Your assignment – Beneath this line are the data; copy exactly the part of them that opens with the line containing "grey plate H2:H3" and closes with the line containing "yellow plate K8", and only that part.

Information –
────
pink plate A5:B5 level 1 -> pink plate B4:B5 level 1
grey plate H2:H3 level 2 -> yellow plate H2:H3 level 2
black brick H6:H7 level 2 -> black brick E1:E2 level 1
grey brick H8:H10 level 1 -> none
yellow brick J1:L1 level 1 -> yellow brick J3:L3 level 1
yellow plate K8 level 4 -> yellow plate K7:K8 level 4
────
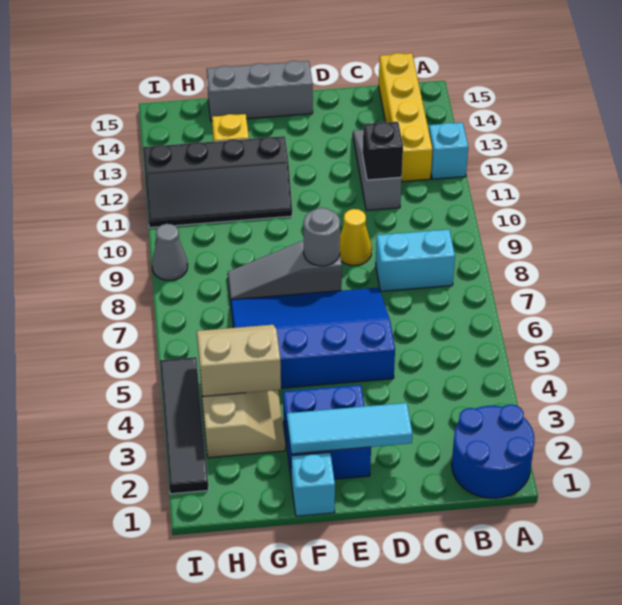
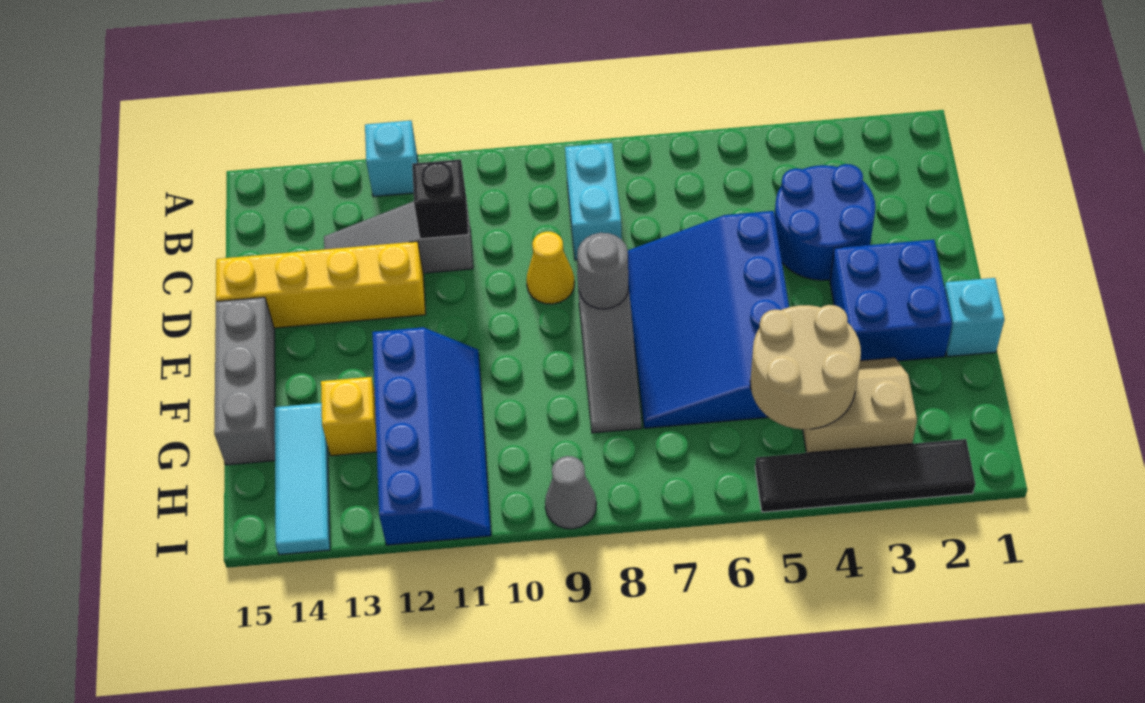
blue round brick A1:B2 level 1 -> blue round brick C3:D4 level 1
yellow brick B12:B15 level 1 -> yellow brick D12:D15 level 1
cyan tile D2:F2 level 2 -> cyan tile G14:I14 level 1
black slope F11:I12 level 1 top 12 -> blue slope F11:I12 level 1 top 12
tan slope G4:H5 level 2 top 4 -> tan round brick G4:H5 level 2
────
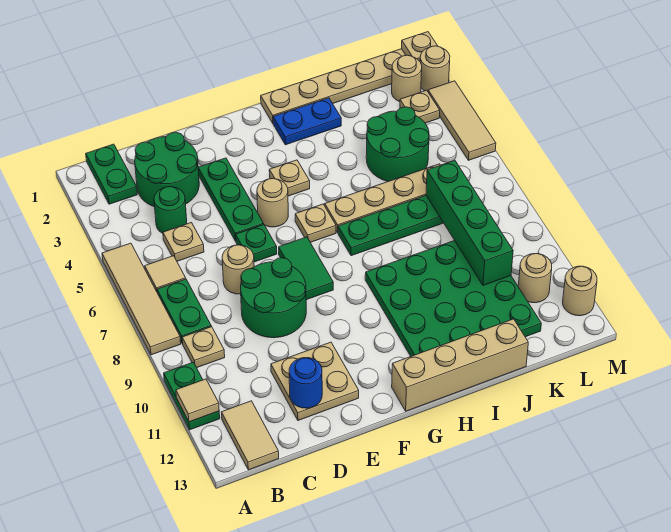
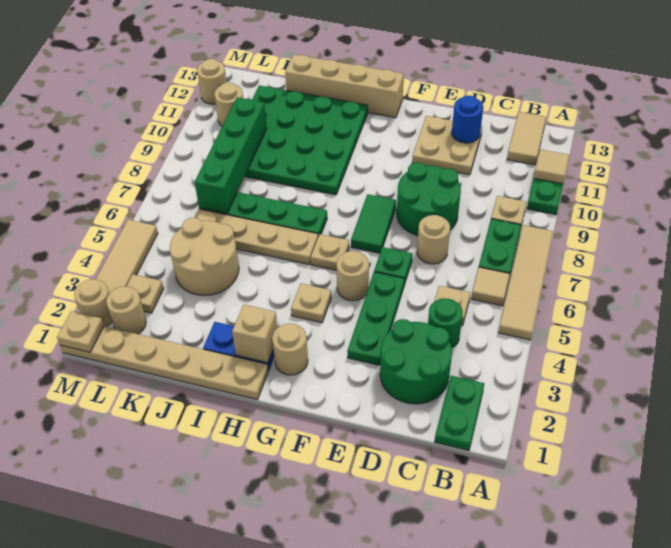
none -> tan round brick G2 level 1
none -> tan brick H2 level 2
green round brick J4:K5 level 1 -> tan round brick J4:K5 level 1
────
Solution to this task –
grey plate H2:H3 level 2 -> yellow plate H2:H3 level 2
black brick H6:H7 level 2 -> black brick E1:E2 level 1
grey brick H8:H10 level 1 -> none
yellow brick J1:L1 level 1 -> yellow brick J3:L3 level 1
yellow plate K8 level 4 -> yellow plate K7:K8 level 4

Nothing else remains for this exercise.